Description of the task ->
Convert the listing below into a numbered list, omitting blank lines and leaving out the pictures.

** BEGIN Working data **

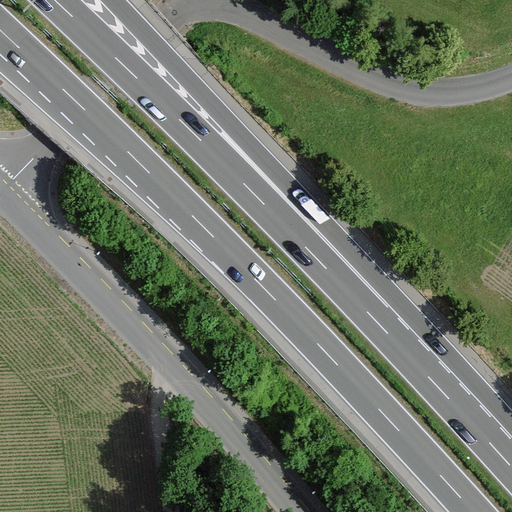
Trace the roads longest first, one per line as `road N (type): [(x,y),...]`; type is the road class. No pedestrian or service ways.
road 1 (motorway): [(0,30),(216,239),(472,511)]
road 2 (motorway): [(511,465),(255,194),(55,0)]
road 3 (motorway): [(511,459),(399,299),(113,0)]
road 4 (residential): [(0,193),(164,360),(294,511)]
road 5 (residential): [(511,76),(468,91),(412,91),(240,11),(195,5)]
road 6 (residential): [(195,5),(175,14),(0,193)]
road 7 (track): [(172,511),(159,409),(164,360)]
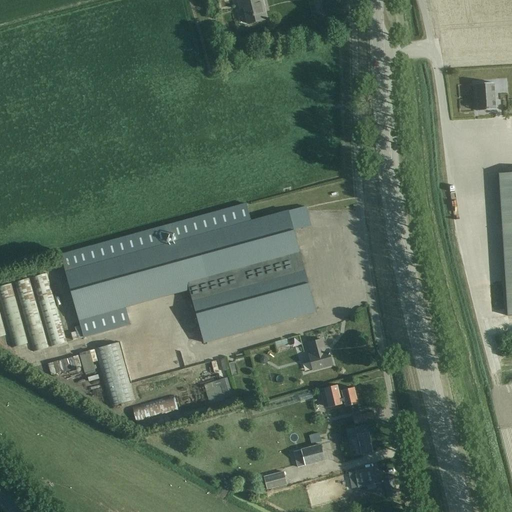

** END Working data **

The response ->
1. Trace the roads longest first, one per line as `road N (type): [(x,y),...]`; type is the road class. No pedestrian or service ways.
2. road 1 (motorway): [(0,30),(216,239),(472,511)]
3. road 2 (motorway): [(511,465),(255,194),(55,0)]
4. road 3 (motorway): [(511,459),(399,299),(113,0)]
5. road 4 (residential): [(0,193),(164,360),(294,511)]
6. road 5 (residential): [(511,76),(468,91),(412,91),(240,11),(195,5)]
7. road 6 (residential): [(195,5),(175,14),(0,193)]
8. road 7 (track): [(172,511),(159,409),(164,360)]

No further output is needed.